▸ **What the exercise asks**:
No pictures, please. Copy exactly the lines from the one with "red plate H9 level 1 -> red plate J1 level 2" through the final line below.

▸ **Data supplied**:

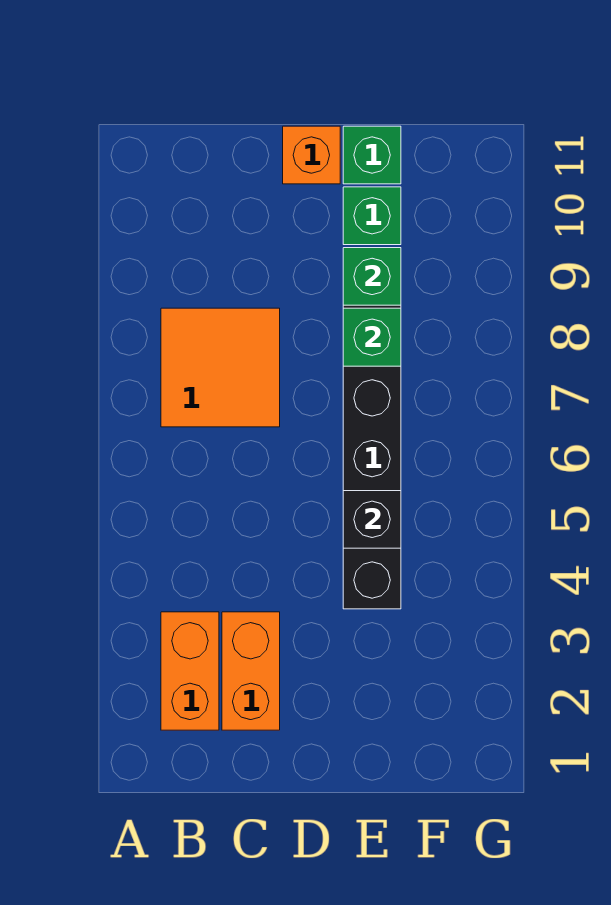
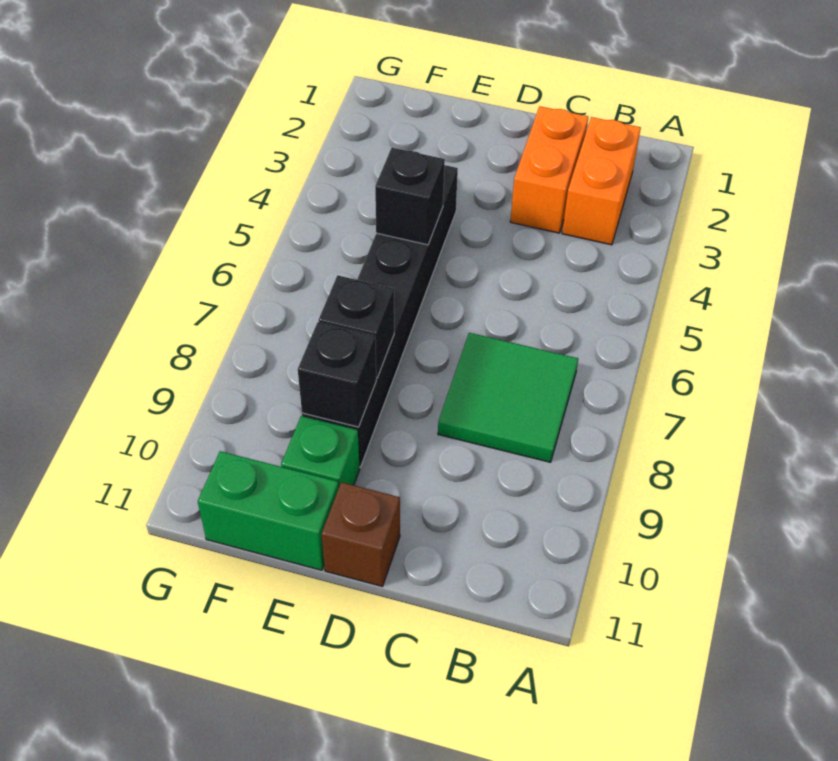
orange tile B7:C8 level 1 -> green tile B7:C8 level 1
orange brick D11 level 1 -> brown brick D11 level 1
green brick E8 level 2 -> black brick E8 level 2
green brick E9 level 2 -> black brick E9 level 2
green brick E11 level 1 -> green brick E11:F11 level 1

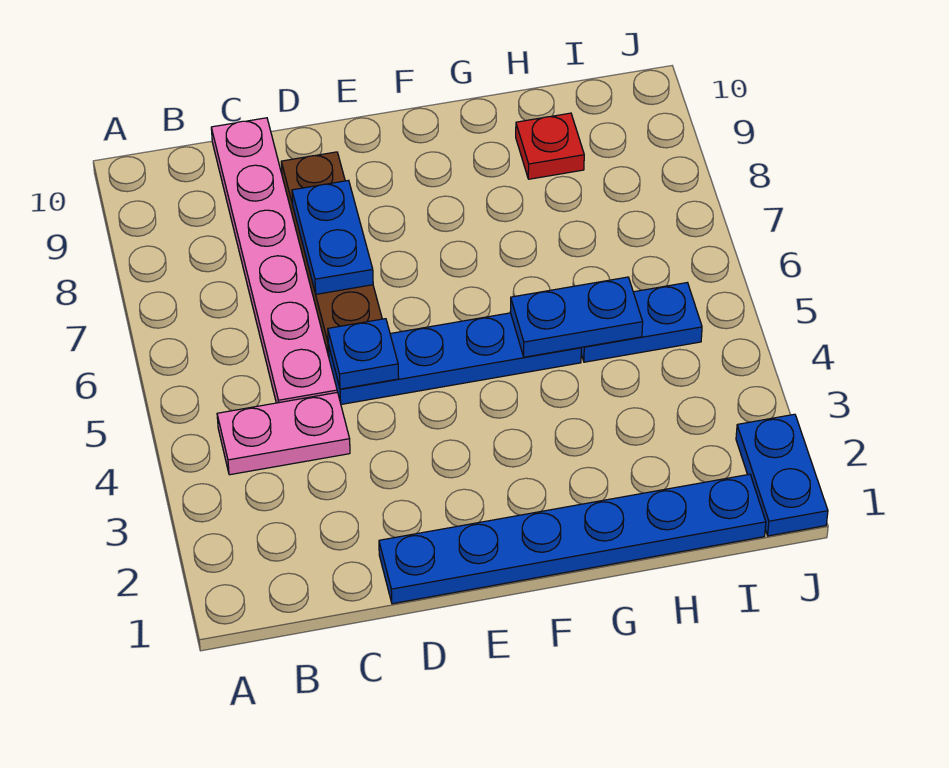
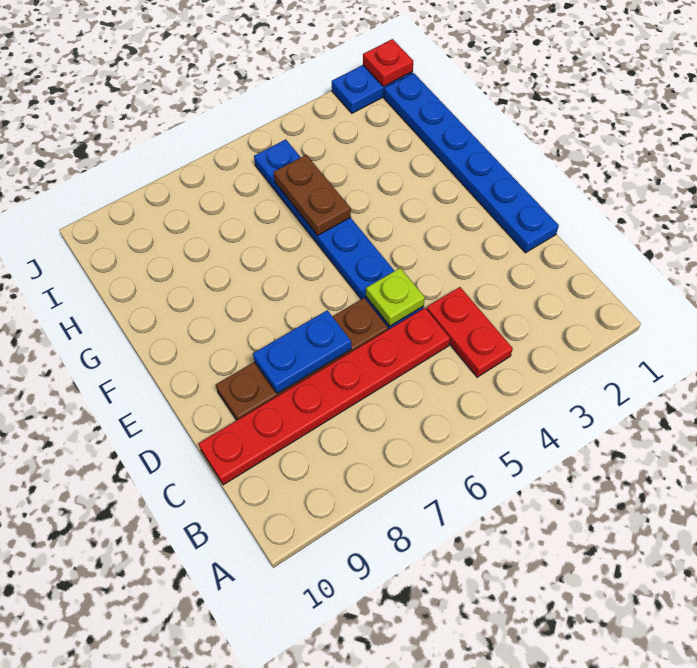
pink plate B4:C4 level 1 -> red plate B4:C4 level 1
pink plate C5:C10 level 1 -> red plate C5:C10 level 1
blue plate D5 level 2 -> lime plate D5 level 2
blue plate G5:H5 level 2 -> brown plate G5:H5 level 2
red plate H9 level 1 -> red plate J1 level 2

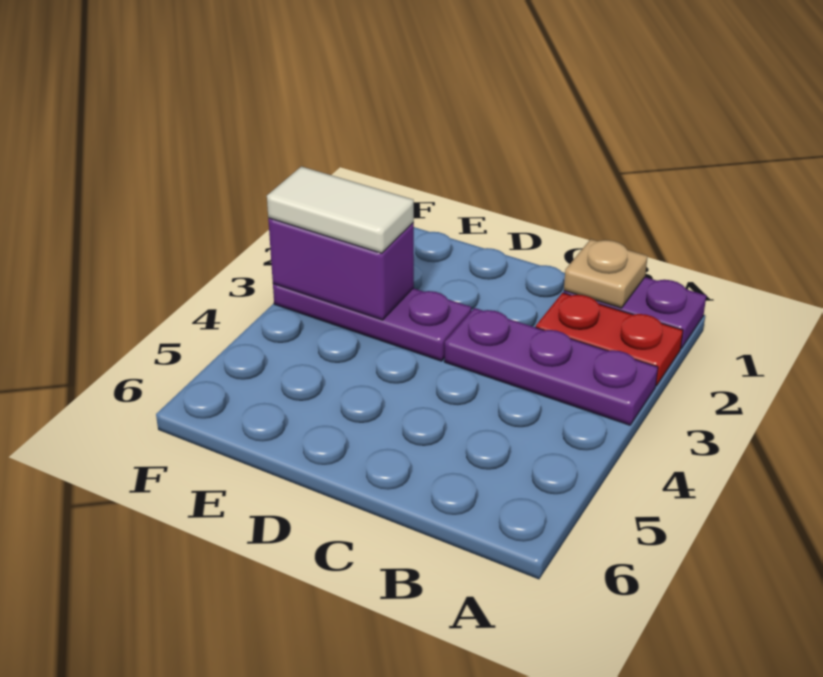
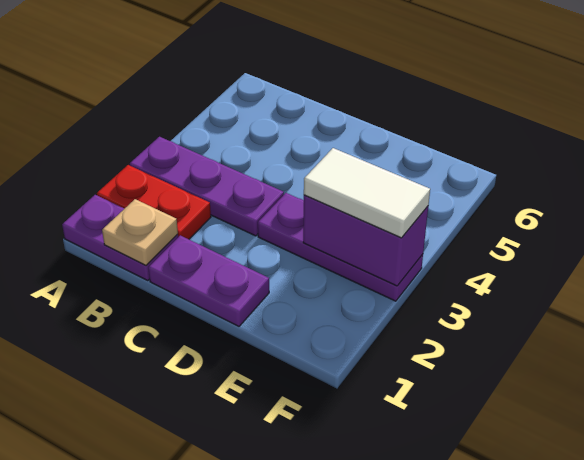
none -> purple plate C1:D1 level 1

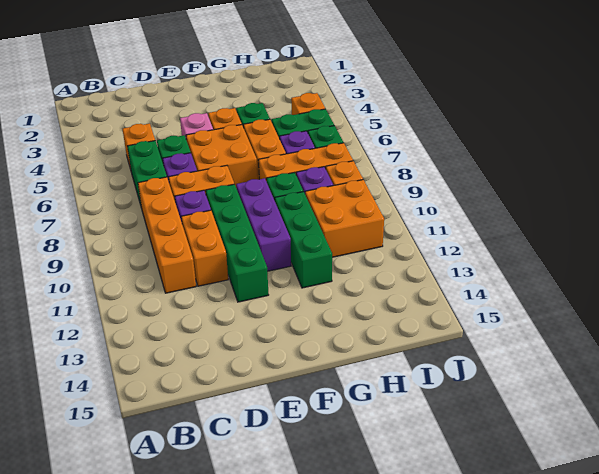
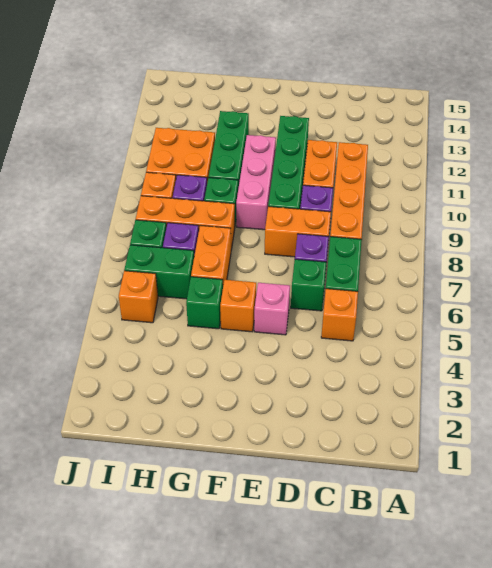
orange brick E6:F7 level 1 -> none
purple brick F9:F11 level 1 -> pink brick F9:F11 level 1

▸ **Completed exercise**:
red plate H9 level 1 -> red plate J1 level 2

none -> purple plate C1:D1 level 1

orange brick E6:F7 level 1 -> none
purple brick F9:F11 level 1 -> pink brick F9:F11 level 1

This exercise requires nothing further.